§ **YOUR ASSIGNMENT**
What you write must match exactly the lines from the one with "IC6: STM32F042F6 -> STM32G030F6" through the last line of the material below.

§ **THE DATA**

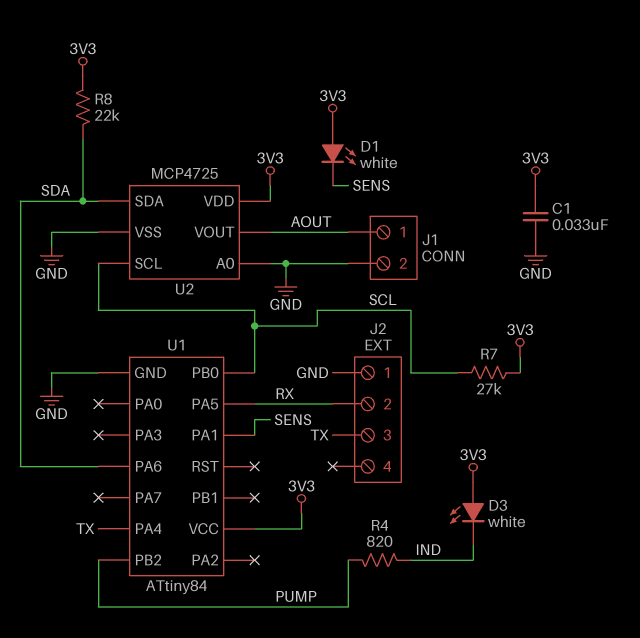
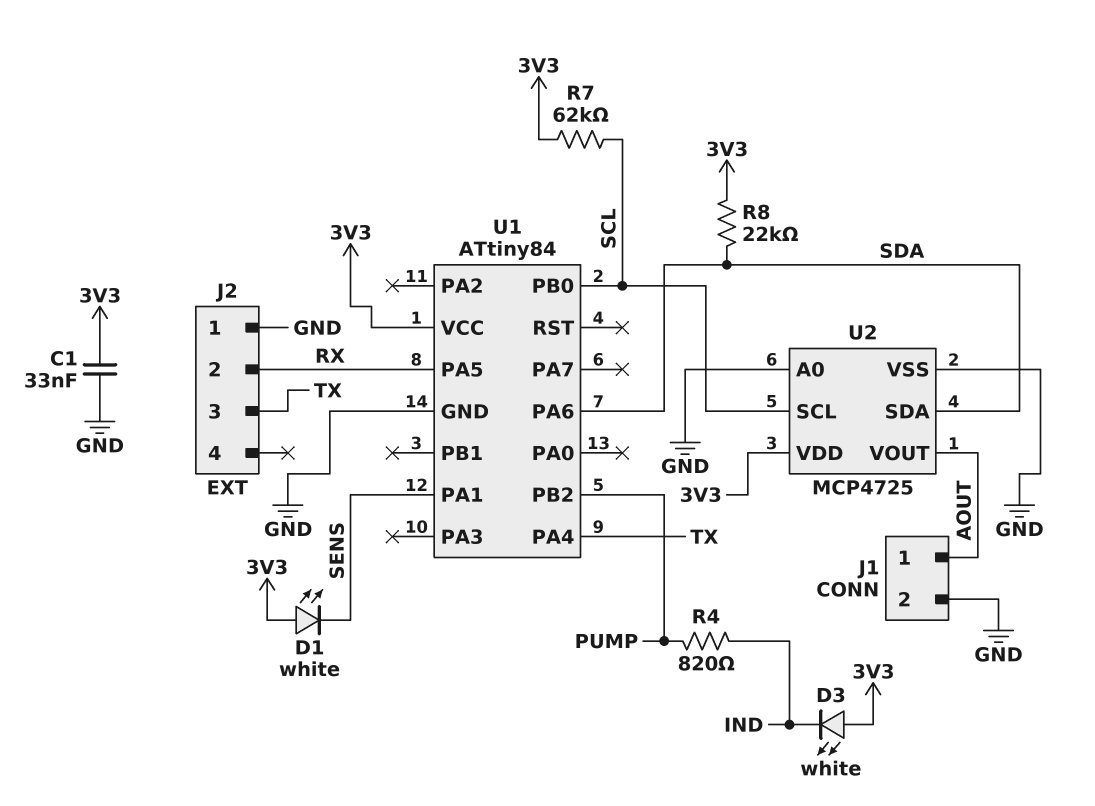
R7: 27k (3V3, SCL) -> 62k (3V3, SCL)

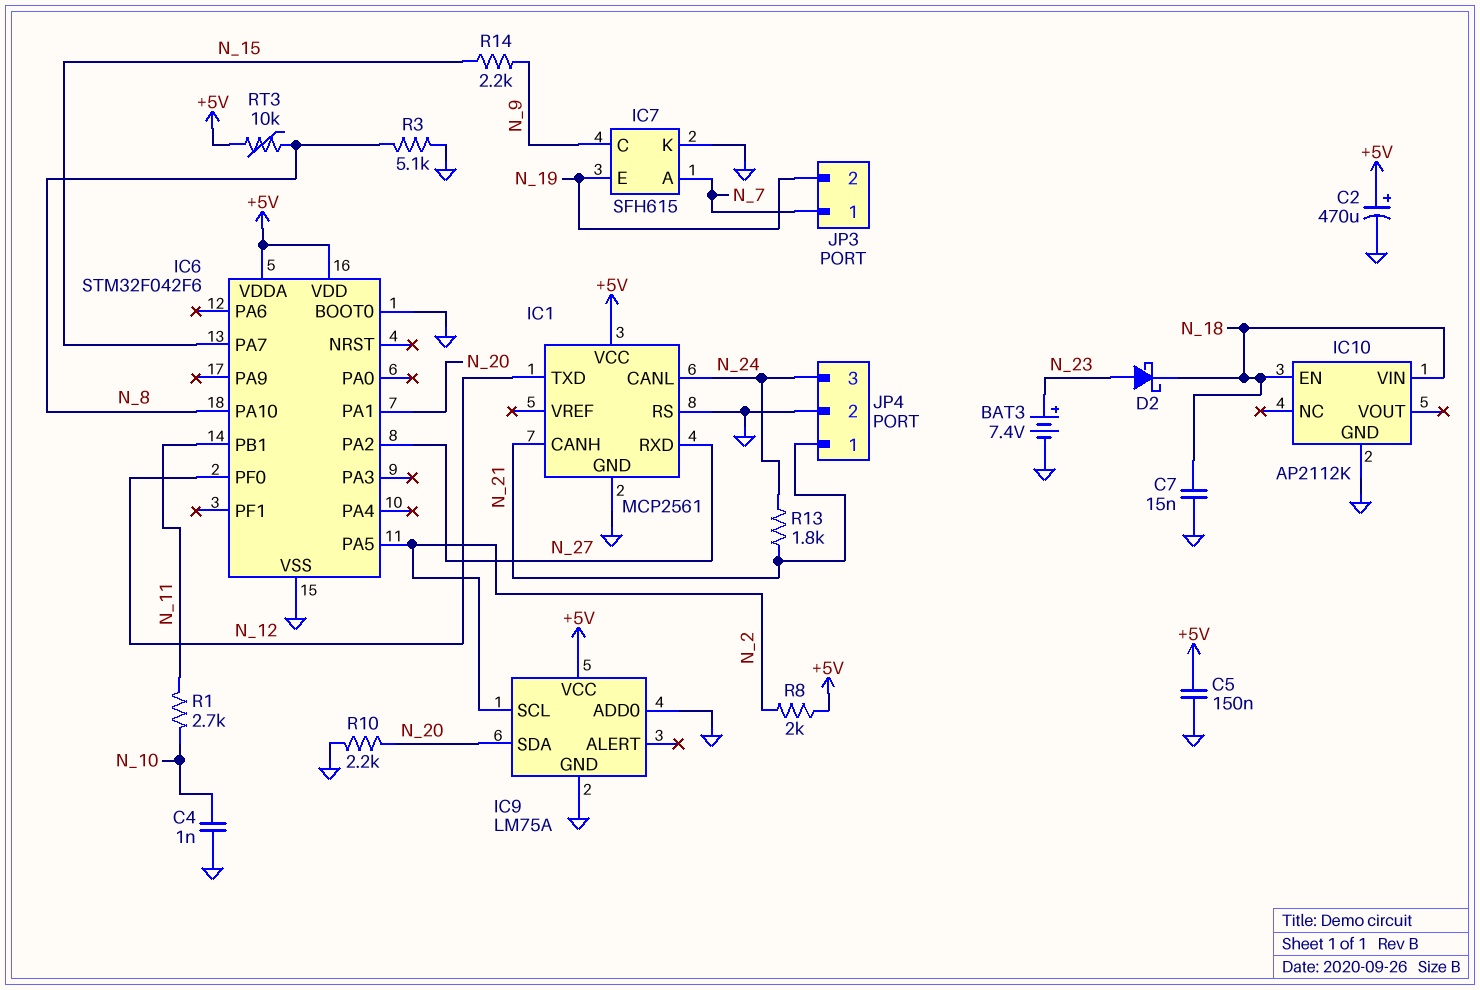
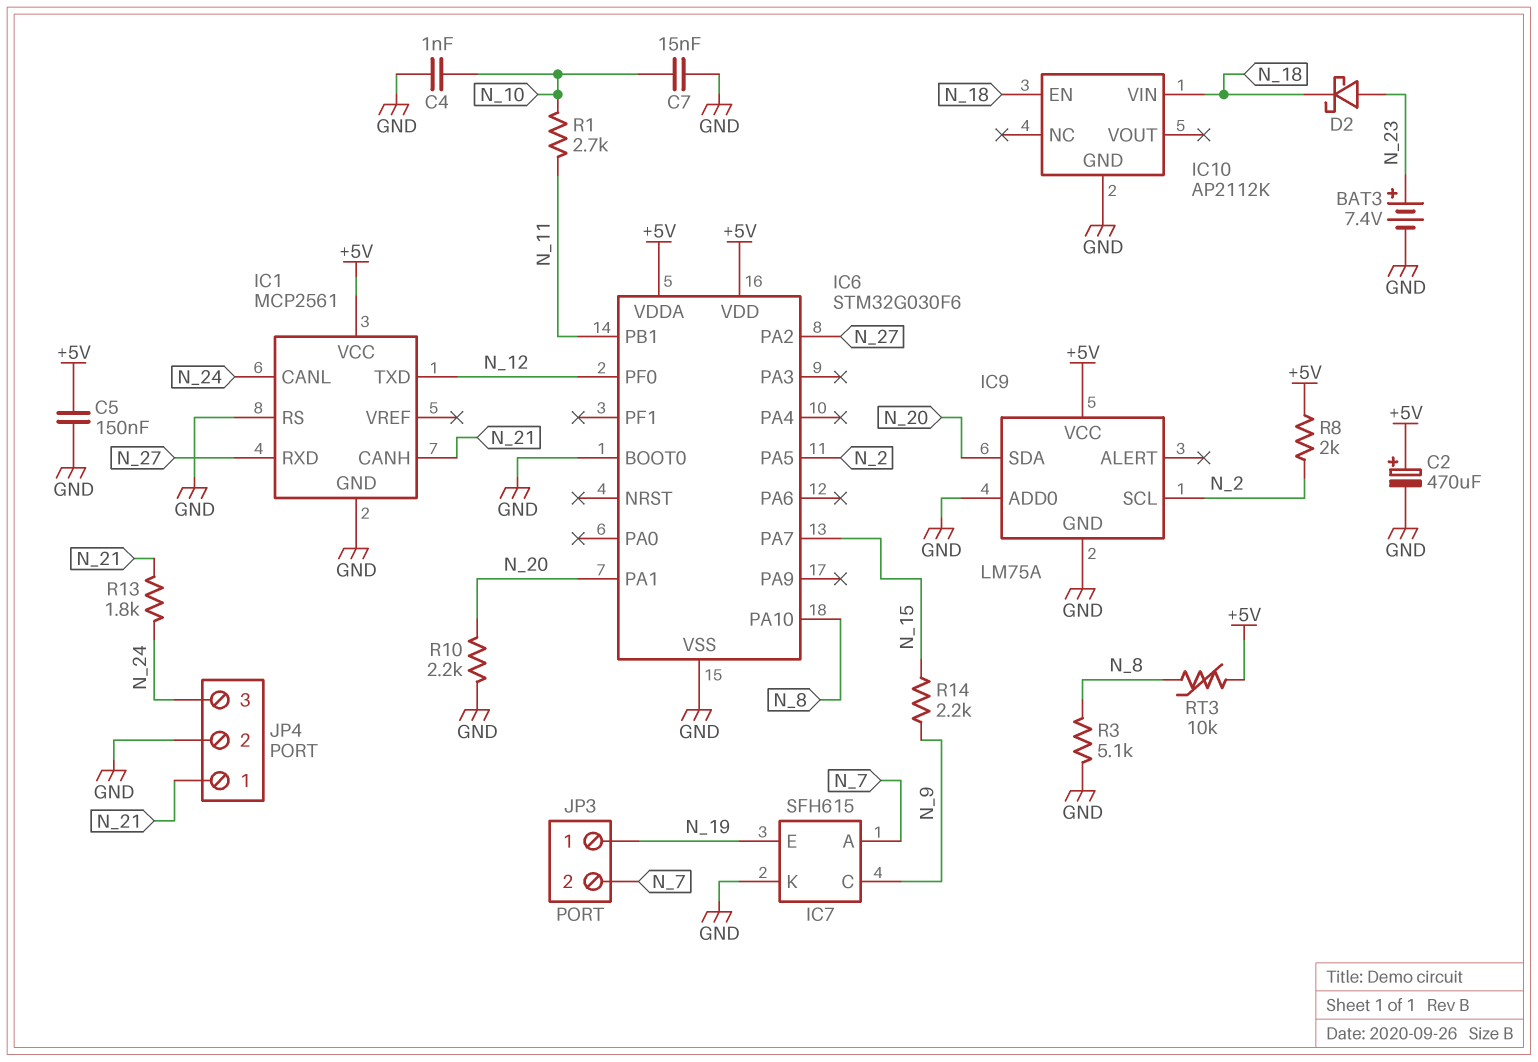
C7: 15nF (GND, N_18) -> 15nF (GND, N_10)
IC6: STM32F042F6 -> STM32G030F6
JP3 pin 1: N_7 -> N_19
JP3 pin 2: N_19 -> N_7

§ **THE COMPLETED TASK**
IC6: STM32F042F6 -> STM32G030F6
JP3 pin 1: N_7 -> N_19
JP3 pin 2: N_19 -> N_7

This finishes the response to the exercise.